● Task directions
What you return must match the listing below line for line, minus its pictures.

--------------------------------

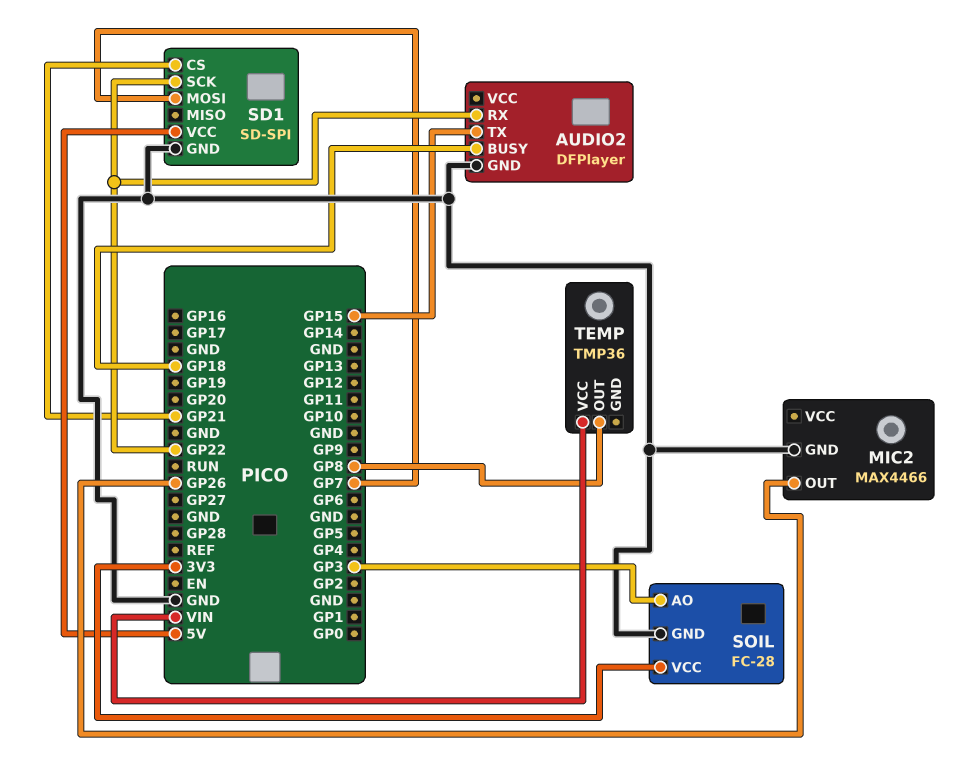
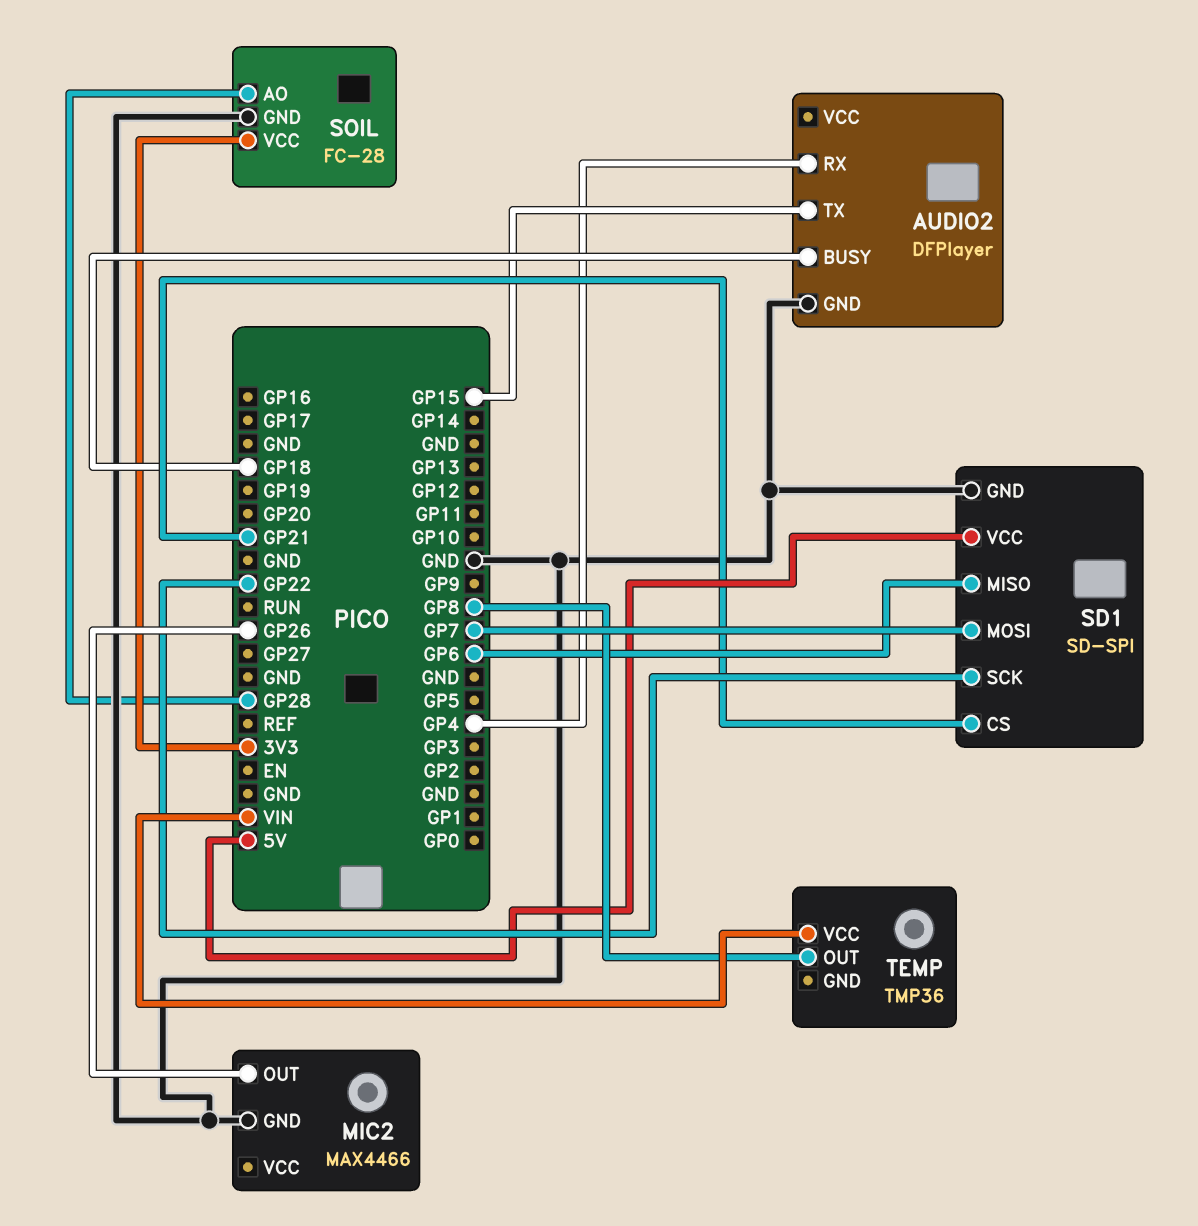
AUDIO2 pin RX: GP22 -> GP4
SD1 pin MISO: none -> GP6
SOIL pin AO: GP3 -> GP28

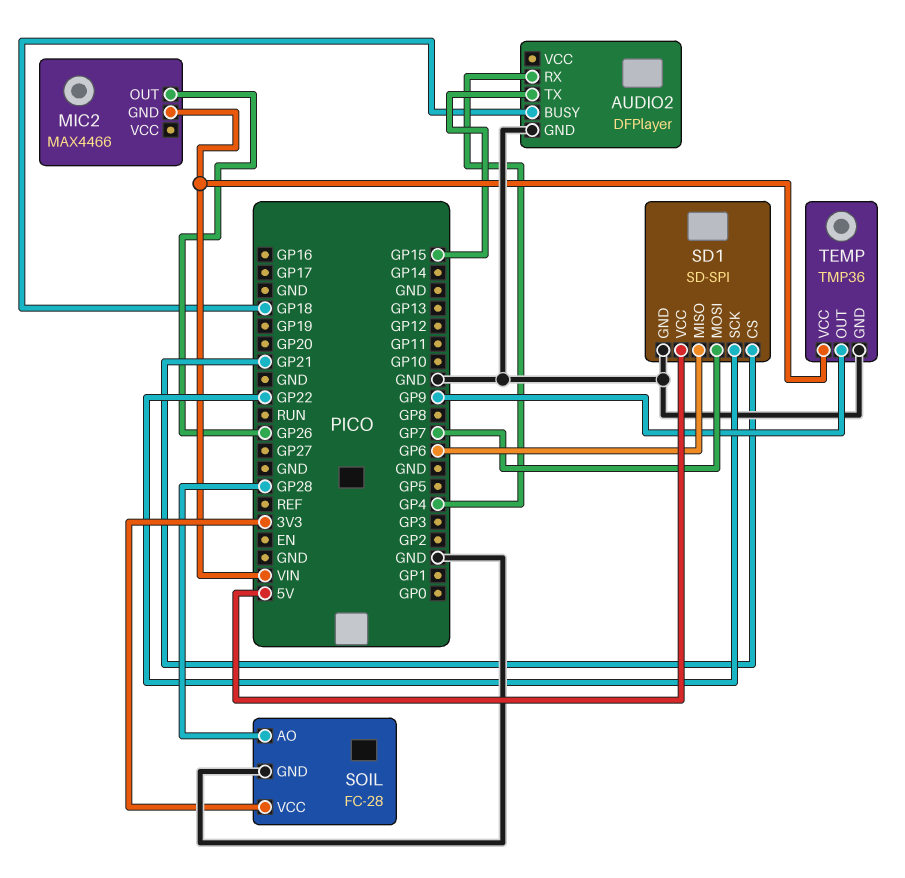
MIC2 pin GND: GND -> VIN
TEMP pin GND: none -> GND
TEMP pin OUT: GP8 -> GP9

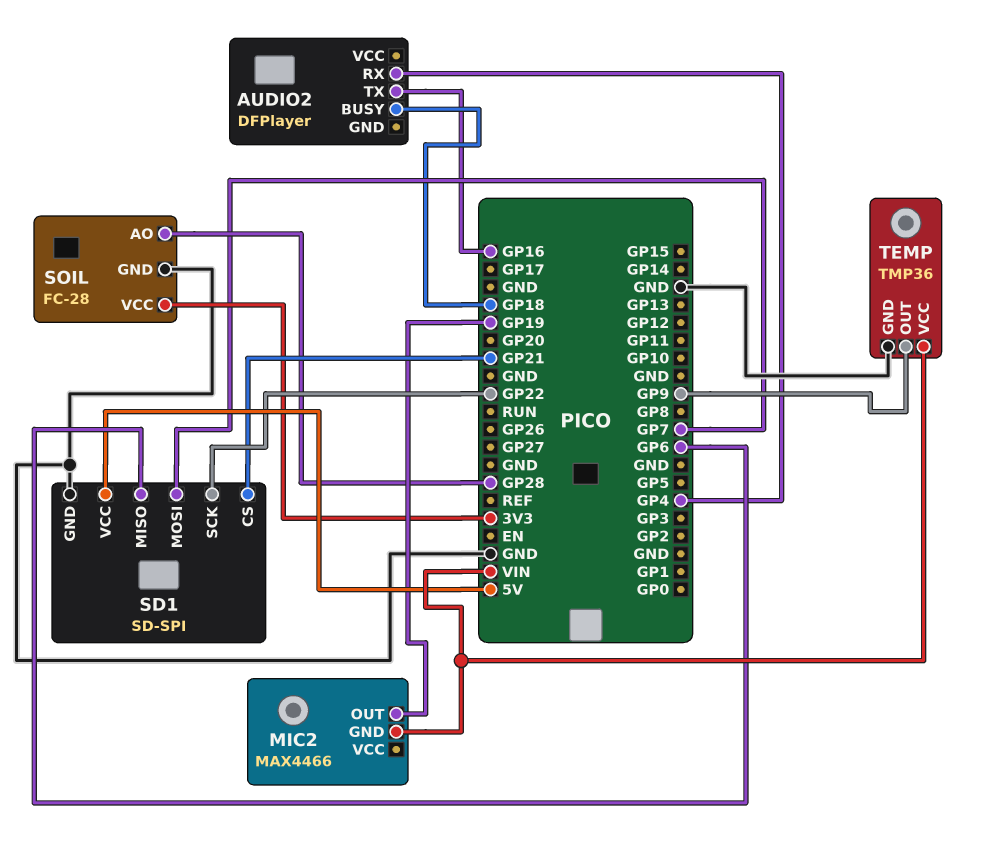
AUDIO2 pin GND: GND -> none
AUDIO2 pin TX: GP15 -> GP16
MIC2 pin OUT: GP26 -> GP19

--------------------------------

● Result below
AUDIO2 pin RX: GP22 -> GP4
SD1 pin MISO: none -> GP6
SOIL pin AO: GP3 -> GP28

MIC2 pin GND: GND -> VIN
TEMP pin GND: none -> GND
TEMP pin OUT: GP8 -> GP9

AUDIO2 pin GND: GND -> none
AUDIO2 pin TX: GP15 -> GP16
MIC2 pin OUT: GP26 -> GP19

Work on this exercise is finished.